* **YOUR ASSIGNMENT**
Could you set down exactly the lines of the data below, starting at the one that holds "turquoise boat |" and ending at the one that holds "shifted | pink boat", both included, and only those?

[Opening TASK INPUTS section]

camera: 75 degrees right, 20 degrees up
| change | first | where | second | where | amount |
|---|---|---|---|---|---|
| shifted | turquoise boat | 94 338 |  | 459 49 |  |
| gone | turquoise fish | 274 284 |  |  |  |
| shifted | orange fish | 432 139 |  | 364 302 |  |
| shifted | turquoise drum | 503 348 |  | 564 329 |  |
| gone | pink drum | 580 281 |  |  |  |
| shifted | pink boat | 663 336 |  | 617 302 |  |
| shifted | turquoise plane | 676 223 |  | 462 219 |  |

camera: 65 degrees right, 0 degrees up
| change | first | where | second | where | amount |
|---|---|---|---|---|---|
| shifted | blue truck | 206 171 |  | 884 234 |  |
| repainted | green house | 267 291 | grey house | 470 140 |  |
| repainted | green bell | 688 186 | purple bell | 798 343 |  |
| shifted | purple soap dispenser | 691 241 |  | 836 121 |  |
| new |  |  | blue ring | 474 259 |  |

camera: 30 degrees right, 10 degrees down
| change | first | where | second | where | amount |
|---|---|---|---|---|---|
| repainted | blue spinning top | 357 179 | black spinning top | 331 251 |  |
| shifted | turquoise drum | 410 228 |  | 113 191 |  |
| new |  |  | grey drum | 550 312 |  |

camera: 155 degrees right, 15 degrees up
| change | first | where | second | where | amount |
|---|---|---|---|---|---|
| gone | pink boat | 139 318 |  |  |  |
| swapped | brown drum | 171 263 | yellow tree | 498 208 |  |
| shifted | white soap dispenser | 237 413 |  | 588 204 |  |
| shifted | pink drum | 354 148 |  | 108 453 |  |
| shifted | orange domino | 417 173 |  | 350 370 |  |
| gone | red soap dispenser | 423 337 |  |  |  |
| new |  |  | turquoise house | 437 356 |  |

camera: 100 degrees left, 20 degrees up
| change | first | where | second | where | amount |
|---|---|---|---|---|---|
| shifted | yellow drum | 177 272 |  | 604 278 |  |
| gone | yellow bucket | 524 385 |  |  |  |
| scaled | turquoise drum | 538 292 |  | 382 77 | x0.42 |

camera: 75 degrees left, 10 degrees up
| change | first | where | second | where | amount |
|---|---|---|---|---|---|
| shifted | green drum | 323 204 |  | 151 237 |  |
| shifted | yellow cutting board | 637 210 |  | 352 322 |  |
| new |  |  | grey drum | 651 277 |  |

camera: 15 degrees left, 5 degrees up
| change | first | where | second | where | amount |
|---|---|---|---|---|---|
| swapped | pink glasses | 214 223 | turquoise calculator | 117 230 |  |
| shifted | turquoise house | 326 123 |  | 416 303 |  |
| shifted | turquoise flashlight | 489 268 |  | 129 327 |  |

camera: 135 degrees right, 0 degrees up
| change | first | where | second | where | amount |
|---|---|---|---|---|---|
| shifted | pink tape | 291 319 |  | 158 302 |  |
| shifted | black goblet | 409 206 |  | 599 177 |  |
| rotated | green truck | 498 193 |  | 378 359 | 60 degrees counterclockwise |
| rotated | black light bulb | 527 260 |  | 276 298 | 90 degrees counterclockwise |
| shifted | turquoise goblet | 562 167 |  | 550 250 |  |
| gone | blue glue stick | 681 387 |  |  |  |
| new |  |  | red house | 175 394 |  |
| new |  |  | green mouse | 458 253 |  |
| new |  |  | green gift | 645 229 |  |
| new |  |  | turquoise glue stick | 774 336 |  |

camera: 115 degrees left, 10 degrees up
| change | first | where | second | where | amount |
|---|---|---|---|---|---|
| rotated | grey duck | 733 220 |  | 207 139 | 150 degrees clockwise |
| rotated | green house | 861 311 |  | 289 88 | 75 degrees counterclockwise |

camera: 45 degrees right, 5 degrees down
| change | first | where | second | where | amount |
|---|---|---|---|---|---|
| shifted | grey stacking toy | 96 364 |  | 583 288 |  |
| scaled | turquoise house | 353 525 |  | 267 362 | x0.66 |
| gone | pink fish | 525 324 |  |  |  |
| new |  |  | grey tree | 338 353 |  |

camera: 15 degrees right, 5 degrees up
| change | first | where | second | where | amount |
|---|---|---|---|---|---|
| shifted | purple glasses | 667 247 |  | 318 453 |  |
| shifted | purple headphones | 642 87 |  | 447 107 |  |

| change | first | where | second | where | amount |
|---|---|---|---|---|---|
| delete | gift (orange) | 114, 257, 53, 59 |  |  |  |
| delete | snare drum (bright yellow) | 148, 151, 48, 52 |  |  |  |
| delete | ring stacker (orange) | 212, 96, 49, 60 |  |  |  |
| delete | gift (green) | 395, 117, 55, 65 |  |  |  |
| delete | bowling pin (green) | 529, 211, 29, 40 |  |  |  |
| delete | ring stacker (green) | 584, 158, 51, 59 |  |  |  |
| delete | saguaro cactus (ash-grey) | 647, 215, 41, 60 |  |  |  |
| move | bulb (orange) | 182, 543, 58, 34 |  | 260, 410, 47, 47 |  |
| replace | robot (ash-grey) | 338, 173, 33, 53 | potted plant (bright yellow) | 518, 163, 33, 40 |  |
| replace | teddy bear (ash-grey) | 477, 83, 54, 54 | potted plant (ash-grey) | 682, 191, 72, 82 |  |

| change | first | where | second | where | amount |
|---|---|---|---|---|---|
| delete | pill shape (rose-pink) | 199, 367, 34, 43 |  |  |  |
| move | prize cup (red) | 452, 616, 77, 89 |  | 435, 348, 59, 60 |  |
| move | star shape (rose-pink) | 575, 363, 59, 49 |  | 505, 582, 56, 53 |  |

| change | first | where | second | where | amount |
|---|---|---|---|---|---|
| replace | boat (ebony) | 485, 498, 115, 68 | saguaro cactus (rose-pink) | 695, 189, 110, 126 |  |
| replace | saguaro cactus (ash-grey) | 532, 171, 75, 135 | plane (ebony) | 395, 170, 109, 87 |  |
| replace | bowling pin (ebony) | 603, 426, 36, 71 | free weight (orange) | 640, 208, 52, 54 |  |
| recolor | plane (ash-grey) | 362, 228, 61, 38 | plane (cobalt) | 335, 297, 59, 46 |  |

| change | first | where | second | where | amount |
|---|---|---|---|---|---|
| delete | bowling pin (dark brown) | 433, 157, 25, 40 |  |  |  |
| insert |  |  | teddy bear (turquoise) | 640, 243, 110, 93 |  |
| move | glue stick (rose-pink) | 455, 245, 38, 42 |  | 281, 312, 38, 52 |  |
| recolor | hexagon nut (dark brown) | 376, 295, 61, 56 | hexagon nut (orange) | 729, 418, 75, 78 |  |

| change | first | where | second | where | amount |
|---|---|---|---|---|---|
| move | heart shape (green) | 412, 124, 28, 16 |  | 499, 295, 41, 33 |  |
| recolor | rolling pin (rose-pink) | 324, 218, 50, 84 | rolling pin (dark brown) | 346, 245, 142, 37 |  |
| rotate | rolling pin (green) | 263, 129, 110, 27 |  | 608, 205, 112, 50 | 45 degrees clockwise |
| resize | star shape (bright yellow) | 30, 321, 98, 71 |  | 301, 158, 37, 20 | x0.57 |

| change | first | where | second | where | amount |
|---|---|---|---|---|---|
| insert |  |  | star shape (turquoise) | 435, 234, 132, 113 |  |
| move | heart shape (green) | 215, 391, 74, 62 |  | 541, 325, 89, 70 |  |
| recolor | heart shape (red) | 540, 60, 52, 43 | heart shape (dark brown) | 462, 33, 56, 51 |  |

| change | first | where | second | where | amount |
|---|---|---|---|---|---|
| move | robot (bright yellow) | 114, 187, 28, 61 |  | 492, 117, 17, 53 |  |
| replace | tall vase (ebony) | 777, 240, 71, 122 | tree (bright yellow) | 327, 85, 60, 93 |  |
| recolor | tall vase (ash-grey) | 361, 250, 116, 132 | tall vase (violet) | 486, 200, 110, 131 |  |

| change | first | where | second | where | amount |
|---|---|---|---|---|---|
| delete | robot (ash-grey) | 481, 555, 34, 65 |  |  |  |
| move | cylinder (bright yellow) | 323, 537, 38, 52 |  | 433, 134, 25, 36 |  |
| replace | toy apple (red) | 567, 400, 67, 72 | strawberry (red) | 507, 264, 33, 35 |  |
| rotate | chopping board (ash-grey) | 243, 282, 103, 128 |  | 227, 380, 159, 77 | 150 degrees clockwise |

[Closing TASK INPUTS section]

* **SOLUTION TO THE PROBLEM**
| shifted | turquoise boat | 94 338 |  | 459 49 |  |
| gone | turquoise fish | 274 284 |  |  |  |
| shifted | orange fish | 432 139 |  | 364 302 |  |
| shifted | turquoise drum | 503 348 |  | 564 329 |  |
| gone | pink drum | 580 281 |  |  |  |
| shifted | pink boat | 663 336 |  | 617 302 |  |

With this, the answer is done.